* **Prompt**: Apart from the pictures, every entry below should be repeated exactly.

* **Edit difference data**:
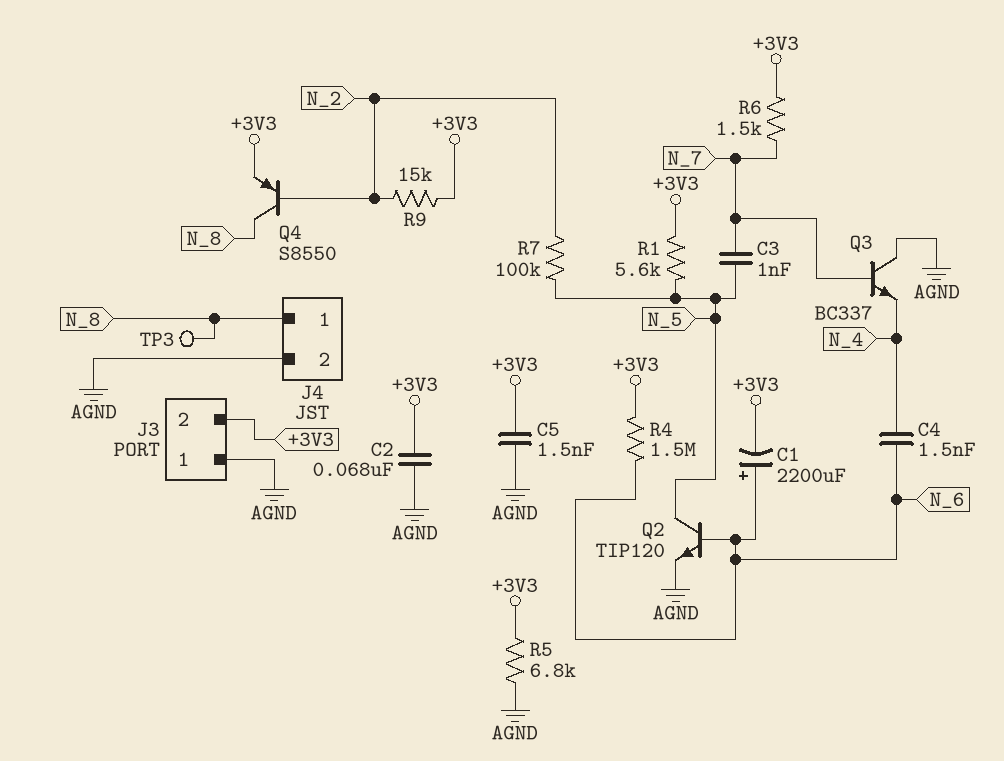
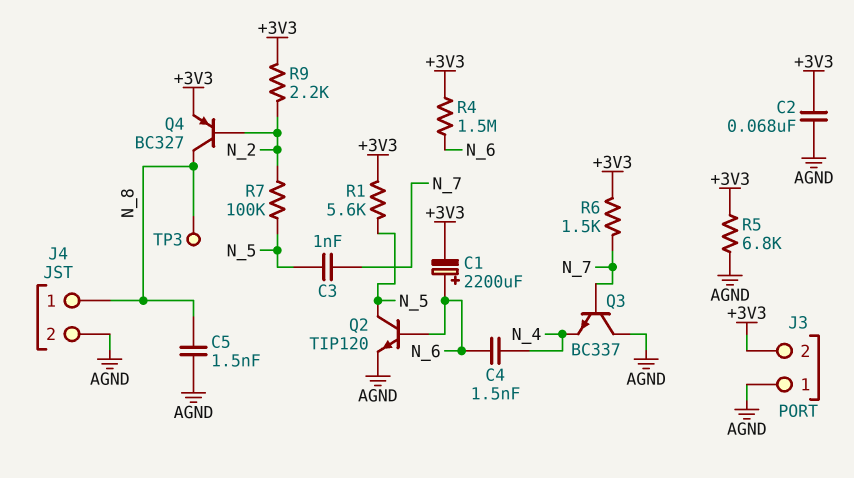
C5: 1.5nF (+3V3, AGND) -> 1.5nF (AGND, N_8)
Q4: PNP S8550 (B N_2, C N_8, E +3V3) -> PNP BC327 (B N_2, C N_8, E +3V3)
R9: 15k (+3V3, N_2) -> 2.2k (+3V3, N_2)

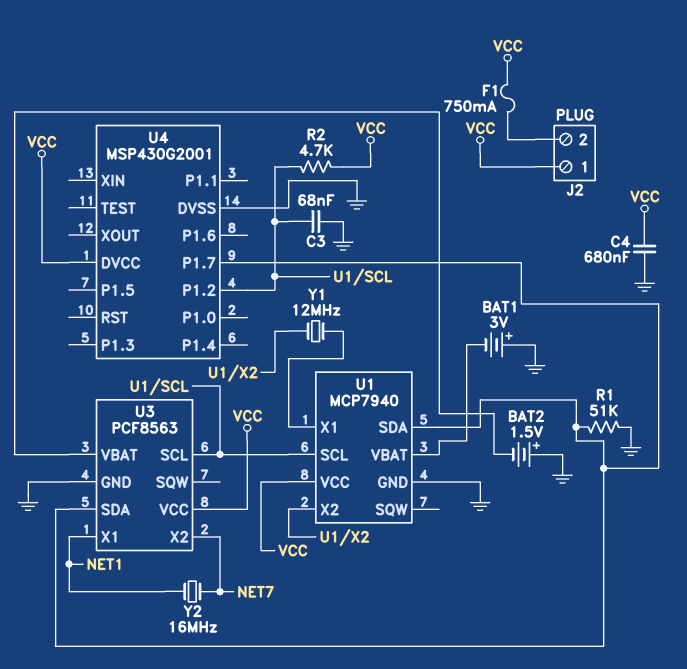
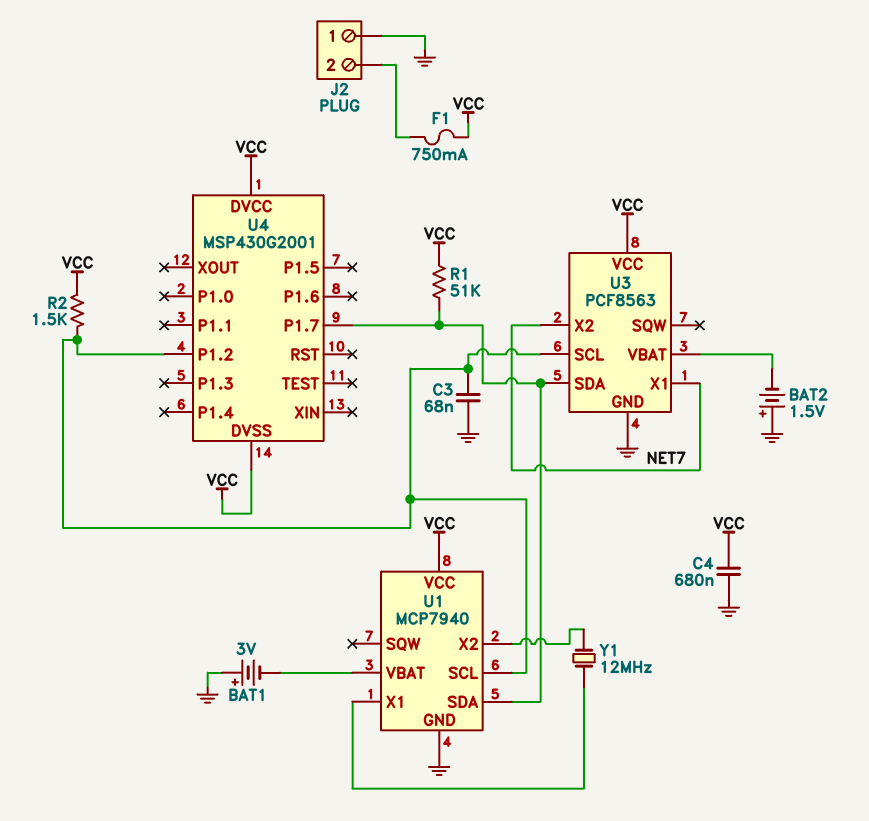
J2 pin 1: VCC -> GND
R1: 51k (GND, U1/SDA) -> 51k (U1/SDA, VCC)
R2: 4.7k (U1/SCL, VCC) -> 1.5k (U1/SCL, VCC)
U3 pin X1: NET1 -> NET7
U4 pin DVSS: GND -> VCC
Y2: 16MHz (NET1, NET7) -> none

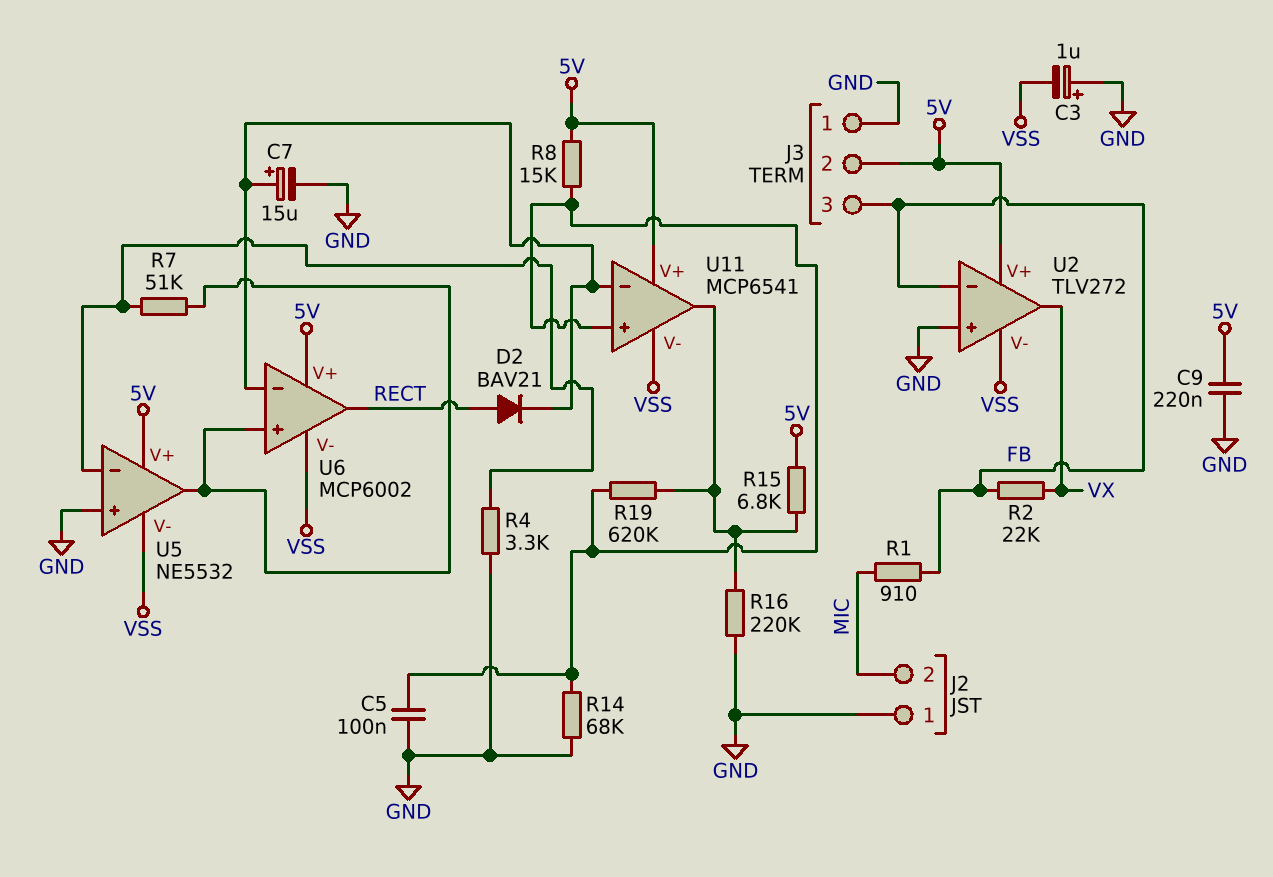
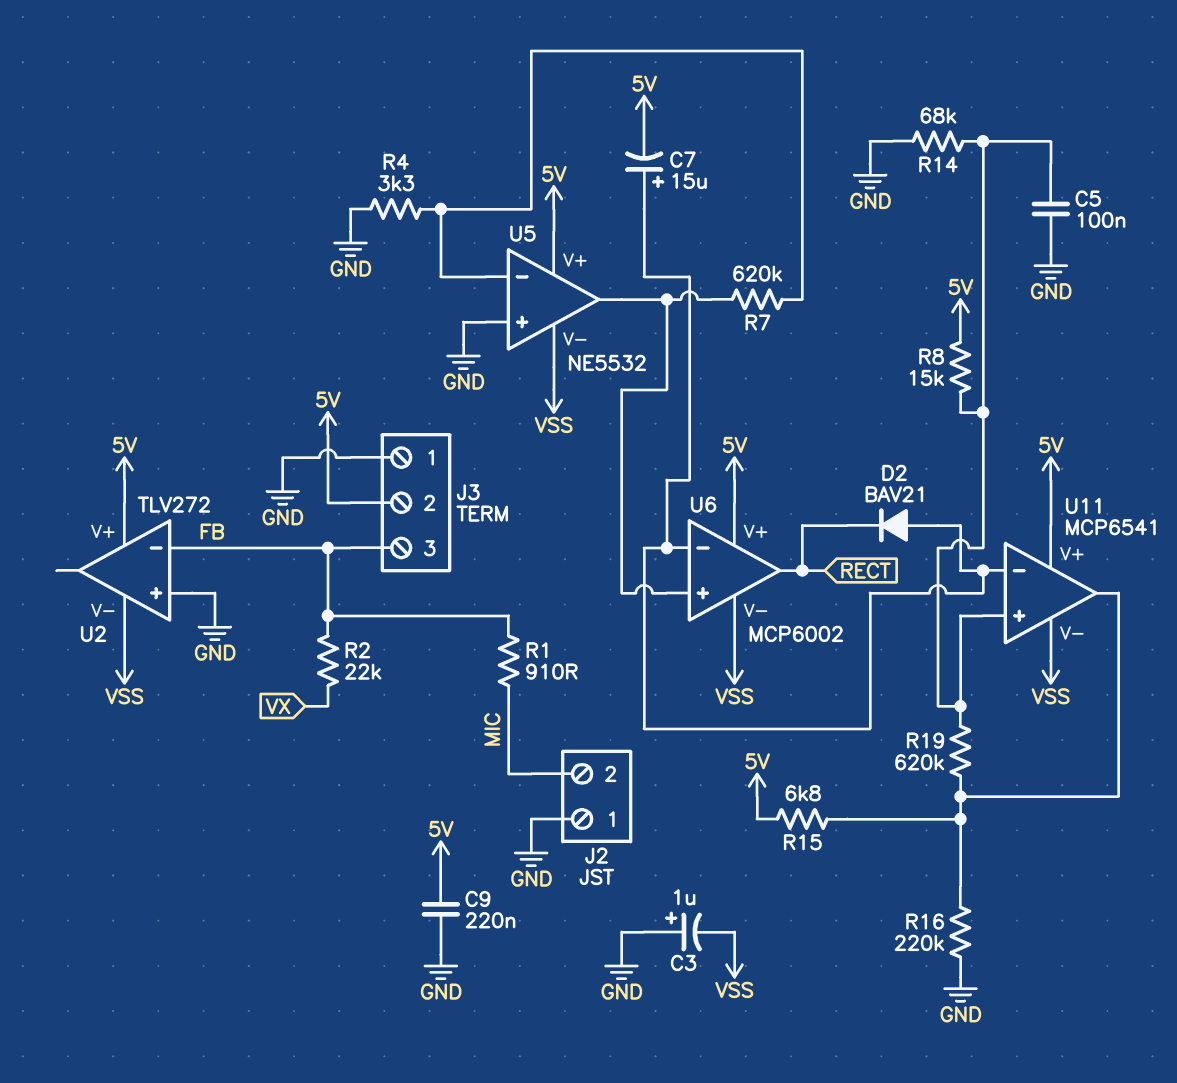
C7: 15uF (plus U6/in-, minus GND) -> 15uF (plus U6/in-, minus 5V)
D2: diode BAV21 (A RECT, K U6/in-) -> diode BAV21 (A U6/in-, K RECT)
R7: 51k (U5/in-, U5/out) -> 620k (U5/in-, U5/out)
U2 pin out: VX -> none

* **Solved exercise**:
C5: 1.5nF (+3V3, AGND) -> 1.5nF (AGND, N_8)
Q4: PNP S8550 (B N_2, C N_8, E +3V3) -> PNP BC327 (B N_2, C N_8, E +3V3)
R9: 15k (+3V3, N_2) -> 2.2k (+3V3, N_2)

J2 pin 1: VCC -> GND
R1: 51k (GND, U1/SDA) -> 51k (U1/SDA, VCC)
R2: 4.7k (U1/SCL, VCC) -> 1.5k (U1/SCL, VCC)
U3 pin X1: NET1 -> NET7
U4 pin DVSS: GND -> VCC
Y2: 16MHz (NET1, NET7) -> none

C7: 15uF (plus U6/in-, minus GND) -> 15uF (plus U6/in-, minus 5V)
D2: diode BAV21 (A RECT, K U6/in-) -> diode BAV21 (A U6/in-, K RECT)
R7: 51k (U5/in-, U5/out) -> 620k (U5/in-, U5/out)
U2 pin out: VX -> none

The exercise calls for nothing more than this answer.